### Given records
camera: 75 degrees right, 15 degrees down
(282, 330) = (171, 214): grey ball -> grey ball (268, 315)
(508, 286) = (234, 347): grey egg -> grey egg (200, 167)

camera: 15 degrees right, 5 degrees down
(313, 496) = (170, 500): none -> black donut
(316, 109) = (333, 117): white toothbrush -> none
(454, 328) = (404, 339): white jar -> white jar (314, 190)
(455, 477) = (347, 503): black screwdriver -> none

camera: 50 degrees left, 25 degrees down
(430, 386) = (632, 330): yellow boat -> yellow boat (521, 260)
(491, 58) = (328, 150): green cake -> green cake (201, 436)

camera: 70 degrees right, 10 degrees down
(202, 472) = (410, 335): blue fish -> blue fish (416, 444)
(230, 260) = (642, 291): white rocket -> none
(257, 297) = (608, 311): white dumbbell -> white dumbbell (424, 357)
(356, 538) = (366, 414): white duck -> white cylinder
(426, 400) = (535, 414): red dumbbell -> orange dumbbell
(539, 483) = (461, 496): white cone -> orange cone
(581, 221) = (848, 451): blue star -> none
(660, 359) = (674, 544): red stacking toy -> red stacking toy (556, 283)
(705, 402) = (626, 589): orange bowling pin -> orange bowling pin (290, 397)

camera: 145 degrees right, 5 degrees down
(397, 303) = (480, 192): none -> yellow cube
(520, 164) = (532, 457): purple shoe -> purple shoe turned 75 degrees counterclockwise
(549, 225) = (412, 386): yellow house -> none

### Problem details
Reproduce, character for character, only the lines of the preceding data that start at the line with "(430, 386) = (632, 330): yellow" and end at the line with "(705, 402) = (626, 589): orange", both included.

### Output of the exercise
(430, 386) = (632, 330): yellow boat -> yellow boat (521, 260)
(491, 58) = (328, 150): green cake -> green cake (201, 436)

camera: 70 degrees right, 10 degrees down
(202, 472) = (410, 335): blue fish -> blue fish (416, 444)
(230, 260) = (642, 291): white rocket -> none
(257, 297) = (608, 311): white dumbbell -> white dumbbell (424, 357)
(356, 538) = (366, 414): white duck -> white cylinder
(426, 400) = (535, 414): red dumbbell -> orange dumbbell
(539, 483) = (461, 496): white cone -> orange cone
(581, 221) = (848, 451): blue star -> none
(660, 359) = (674, 544): red stacking toy -> red stacking toy (556, 283)
(705, 402) = (626, 589): orange bowling pin -> orange bowling pin (290, 397)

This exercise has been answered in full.